** INFORMATION SHOWN follows **
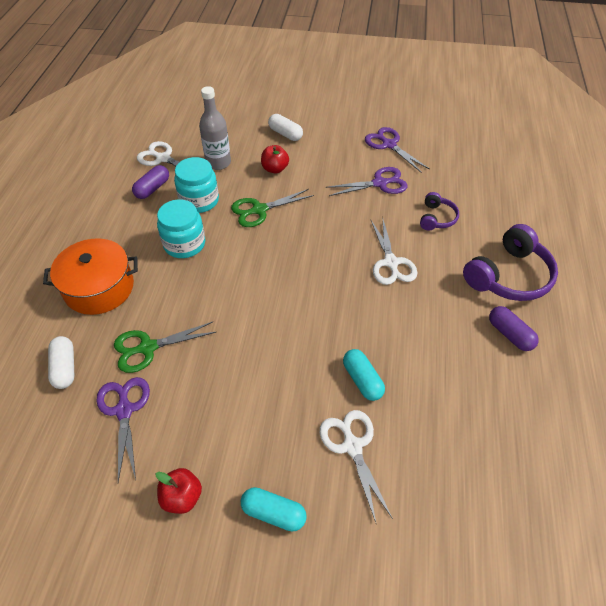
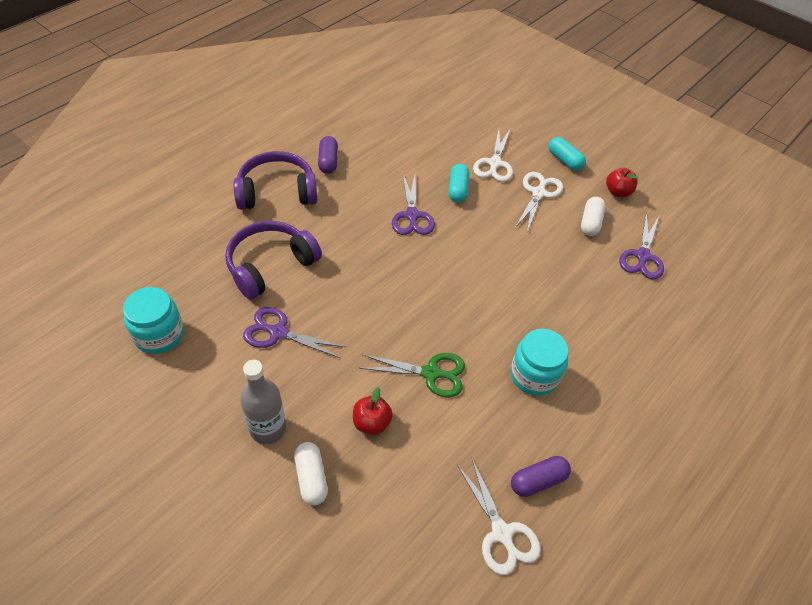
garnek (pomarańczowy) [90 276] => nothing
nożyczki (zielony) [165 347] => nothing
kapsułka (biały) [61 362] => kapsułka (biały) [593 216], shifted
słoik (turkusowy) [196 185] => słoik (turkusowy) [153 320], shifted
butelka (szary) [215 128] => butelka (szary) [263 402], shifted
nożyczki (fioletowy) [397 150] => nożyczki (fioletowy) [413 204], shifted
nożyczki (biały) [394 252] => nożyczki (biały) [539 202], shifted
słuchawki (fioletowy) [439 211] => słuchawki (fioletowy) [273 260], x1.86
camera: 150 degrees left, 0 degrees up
** End of INFORMATION SHOWN **
A verbatim copy of the lines from the one with "nożyczki (zielony) [165 347] => nothing" to the end of the listing is the whole answer.

nożyczki (zielony) [165 347] => nothing
kapsułka (biały) [61 362] => kapsułka (biały) [593 216], shifted
słoik (turkusowy) [196 185] => słoik (turkusowy) [153 320], shifted
butelka (szary) [215 128] => butelka (szary) [263 402], shifted
nożyczki (fioletowy) [397 150] => nożyczki (fioletowy) [413 204], shifted
nożyczki (biały) [394 252] => nożyczki (biały) [539 202], shifted
słuchawki (fioletowy) [439 211] => słuchawki (fioletowy) [273 260], x1.86
camera: 150 degrees left, 0 degrees up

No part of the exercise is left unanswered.